Records from a data source:

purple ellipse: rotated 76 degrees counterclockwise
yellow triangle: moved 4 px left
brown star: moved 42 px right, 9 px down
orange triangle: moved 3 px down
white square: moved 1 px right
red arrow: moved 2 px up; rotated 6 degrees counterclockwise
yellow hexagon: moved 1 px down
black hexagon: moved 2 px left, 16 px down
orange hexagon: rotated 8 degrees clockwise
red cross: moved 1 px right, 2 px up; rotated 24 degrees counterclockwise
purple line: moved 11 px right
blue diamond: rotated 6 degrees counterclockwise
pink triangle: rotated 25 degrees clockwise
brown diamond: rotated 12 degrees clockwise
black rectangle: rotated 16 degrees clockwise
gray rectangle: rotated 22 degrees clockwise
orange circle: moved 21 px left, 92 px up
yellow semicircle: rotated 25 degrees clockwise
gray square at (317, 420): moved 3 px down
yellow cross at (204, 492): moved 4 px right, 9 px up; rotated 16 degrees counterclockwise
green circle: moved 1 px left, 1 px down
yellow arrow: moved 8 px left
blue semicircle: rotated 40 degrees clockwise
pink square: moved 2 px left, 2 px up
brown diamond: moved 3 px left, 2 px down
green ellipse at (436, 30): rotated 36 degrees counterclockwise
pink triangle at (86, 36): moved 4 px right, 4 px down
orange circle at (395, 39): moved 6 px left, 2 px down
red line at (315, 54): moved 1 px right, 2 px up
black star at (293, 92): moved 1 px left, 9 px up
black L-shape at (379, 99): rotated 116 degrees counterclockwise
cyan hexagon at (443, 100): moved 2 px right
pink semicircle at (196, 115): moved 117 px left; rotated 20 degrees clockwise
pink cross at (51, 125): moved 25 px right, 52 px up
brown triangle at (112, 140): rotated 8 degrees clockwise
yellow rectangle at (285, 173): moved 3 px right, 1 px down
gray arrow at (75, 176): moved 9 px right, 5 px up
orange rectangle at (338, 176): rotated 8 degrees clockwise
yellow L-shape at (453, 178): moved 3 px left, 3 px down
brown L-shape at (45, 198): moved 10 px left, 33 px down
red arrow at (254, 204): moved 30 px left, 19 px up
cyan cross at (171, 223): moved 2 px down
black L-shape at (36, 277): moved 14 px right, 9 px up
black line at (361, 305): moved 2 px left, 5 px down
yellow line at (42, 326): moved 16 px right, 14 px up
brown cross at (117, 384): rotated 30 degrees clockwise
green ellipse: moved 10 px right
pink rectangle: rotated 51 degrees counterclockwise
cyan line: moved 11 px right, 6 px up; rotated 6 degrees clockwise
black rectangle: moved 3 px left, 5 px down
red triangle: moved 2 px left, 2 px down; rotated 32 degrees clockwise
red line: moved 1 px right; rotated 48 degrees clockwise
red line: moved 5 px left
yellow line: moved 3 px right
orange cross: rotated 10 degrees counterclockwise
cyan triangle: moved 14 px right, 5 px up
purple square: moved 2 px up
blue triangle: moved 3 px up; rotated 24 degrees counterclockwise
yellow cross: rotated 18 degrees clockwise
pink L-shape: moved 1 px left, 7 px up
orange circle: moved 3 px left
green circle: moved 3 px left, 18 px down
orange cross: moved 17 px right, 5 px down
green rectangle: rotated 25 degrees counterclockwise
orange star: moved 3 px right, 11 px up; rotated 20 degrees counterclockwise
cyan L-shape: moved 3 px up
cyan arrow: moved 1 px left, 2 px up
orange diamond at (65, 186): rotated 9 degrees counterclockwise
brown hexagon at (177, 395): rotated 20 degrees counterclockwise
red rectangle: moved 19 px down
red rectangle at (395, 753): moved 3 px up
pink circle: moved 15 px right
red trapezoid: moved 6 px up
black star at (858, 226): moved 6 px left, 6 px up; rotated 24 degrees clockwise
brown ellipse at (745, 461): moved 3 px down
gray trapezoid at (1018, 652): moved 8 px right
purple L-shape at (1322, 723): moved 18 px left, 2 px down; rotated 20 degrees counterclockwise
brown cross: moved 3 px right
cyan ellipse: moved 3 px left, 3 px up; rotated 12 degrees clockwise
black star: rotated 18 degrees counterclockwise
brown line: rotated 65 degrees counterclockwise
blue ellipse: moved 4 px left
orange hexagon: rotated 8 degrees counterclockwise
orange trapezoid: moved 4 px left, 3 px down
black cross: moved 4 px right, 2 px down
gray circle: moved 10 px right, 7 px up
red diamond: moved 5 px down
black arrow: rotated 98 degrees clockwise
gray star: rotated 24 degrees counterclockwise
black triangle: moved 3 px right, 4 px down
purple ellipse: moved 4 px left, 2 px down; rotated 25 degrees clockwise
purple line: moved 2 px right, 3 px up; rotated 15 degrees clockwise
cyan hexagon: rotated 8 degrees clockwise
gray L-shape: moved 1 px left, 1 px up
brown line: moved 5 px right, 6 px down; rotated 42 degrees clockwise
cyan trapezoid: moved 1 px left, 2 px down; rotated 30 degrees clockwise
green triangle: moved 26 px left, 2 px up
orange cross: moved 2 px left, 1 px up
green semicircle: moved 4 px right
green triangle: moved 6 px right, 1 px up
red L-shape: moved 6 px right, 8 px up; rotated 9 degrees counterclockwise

About this task: Could you set down every record exactly as given?

Written reply:
purple ellipse: rotated 76 degrees counterclockwise
yellow triangle: moved 4 px left
brown star: moved 42 px right, 9 px down
orange triangle: moved 3 px down
white square: moved 1 px right
red arrow: moved 2 px up; rotated 6 degrees counterclockwise
yellow hexagon: moved 1 px down
black hexagon: moved 2 px left, 16 px down
orange hexagon: rotated 8 degrees clockwise
red cross: moved 1 px right, 2 px up; rotated 24 degrees counterclockwise
purple line: moved 11 px right
blue diamond: rotated 6 degrees counterclockwise
pink triangle: rotated 25 degrees clockwise
brown diamond: rotated 12 degrees clockwise
black rectangle: rotated 16 degrees clockwise
gray rectangle: rotated 22 degrees clockwise
orange circle: moved 21 px left, 92 px up
yellow semicircle: rotated 25 degrees clockwise
gray square at (317, 420): moved 3 px down
yellow cross at (204, 492): moved 4 px right, 9 px up; rotated 16 degrees counterclockwise
green circle: moved 1 px left, 1 px down
yellow arrow: moved 8 px left
blue semicircle: rotated 40 degrees clockwise
pink square: moved 2 px left, 2 px up
brown diamond: moved 3 px left, 2 px down
green ellipse at (436, 30): rotated 36 degrees counterclockwise
pink triangle at (86, 36): moved 4 px right, 4 px down
orange circle at (395, 39): moved 6 px left, 2 px down
red line at (315, 54): moved 1 px right, 2 px up
black star at (293, 92): moved 1 px left, 9 px up
black L-shape at (379, 99): rotated 116 degrees counterclockwise
cyan hexagon at (443, 100): moved 2 px right
pink semicircle at (196, 115): moved 117 px left; rotated 20 degrees clockwise
pink cross at (51, 125): moved 25 px right, 52 px up
brown triangle at (112, 140): rotated 8 degrees clockwise
yellow rectangle at (285, 173): moved 3 px right, 1 px down
gray arrow at (75, 176): moved 9 px right, 5 px up
orange rectangle at (338, 176): rotated 8 degrees clockwise
yellow L-shape at (453, 178): moved 3 px left, 3 px down
brown L-shape at (45, 198): moved 10 px left, 33 px down
red arrow at (254, 204): moved 30 px left, 19 px up
cyan cross at (171, 223): moved 2 px down
black L-shape at (36, 277): moved 14 px right, 9 px up
black line at (361, 305): moved 2 px left, 5 px down
yellow line at (42, 326): moved 16 px right, 14 px up
brown cross at (117, 384): rotated 30 degrees clockwise
green ellipse: moved 10 px right
pink rectangle: rotated 51 degrees counterclockwise
cyan line: moved 11 px right, 6 px up; rotated 6 degrees clockwise
black rectangle: moved 3 px left, 5 px down
red triangle: moved 2 px left, 2 px down; rotated 32 degrees clockwise
red line: moved 1 px right; rotated 48 degrees clockwise
red line: moved 5 px left
yellow line: moved 3 px right
orange cross: rotated 10 degrees counterclockwise
cyan triangle: moved 14 px right, 5 px up
purple square: moved 2 px up
blue triangle: moved 3 px up; rotated 24 degrees counterclockwise
yellow cross: rotated 18 degrees clockwise
pink L-shape: moved 1 px left, 7 px up
orange circle: moved 3 px left
green circle: moved 3 px left, 18 px down
orange cross: moved 17 px right, 5 px down
green rectangle: rotated 25 degrees counterclockwise
orange star: moved 3 px right, 11 px up; rotated 20 degrees counterclockwise
cyan L-shape: moved 3 px up
cyan arrow: moved 1 px left, 2 px up
orange diamond at (65, 186): rotated 9 degrees counterclockwise
brown hexagon at (177, 395): rotated 20 degrees counterclockwise
red rectangle: moved 19 px down
red rectangle at (395, 753): moved 3 px up
pink circle: moved 15 px right
red trapezoid: moved 6 px up
black star at (858, 226): moved 6 px left, 6 px up; rotated 24 degrees clockwise
brown ellipse at (745, 461): moved 3 px down
gray trapezoid at (1018, 652): moved 8 px right
purple L-shape at (1322, 723): moved 18 px left, 2 px down; rotated 20 degrees counterclockwise
brown cross: moved 3 px right
cyan ellipse: moved 3 px left, 3 px up; rotated 12 degrees clockwise
black star: rotated 18 degrees counterclockwise
brown line: rotated 65 degrees counterclockwise
blue ellipse: moved 4 px left
orange hexagon: rotated 8 degrees counterclockwise
orange trapezoid: moved 4 px left, 3 px down
black cross: moved 4 px right, 2 px down
gray circle: moved 10 px right, 7 px up
red diamond: moved 5 px down
black arrow: rotated 98 degrees clockwise
gray star: rotated 24 degrees counterclockwise
black triangle: moved 3 px right, 4 px down
purple ellipse: moved 4 px left, 2 px down; rotated 25 degrees clockwise
purple line: moved 2 px right, 3 px up; rotated 15 degrees clockwise
cyan hexagon: rotated 8 degrees clockwise
gray L-shape: moved 1 px left, 1 px up
brown line: moved 5 px right, 6 px down; rotated 42 degrees clockwise
cyan trapezoid: moved 1 px left, 2 px down; rotated 30 degrees clockwise
green triangle: moved 26 px left, 2 px up
orange cross: moved 2 px left, 1 px up
green semicircle: moved 4 px right
green triangle: moved 6 px right, 1 px up
red L-shape: moved 6 px right, 8 px up; rotated 9 degrees counterclockwise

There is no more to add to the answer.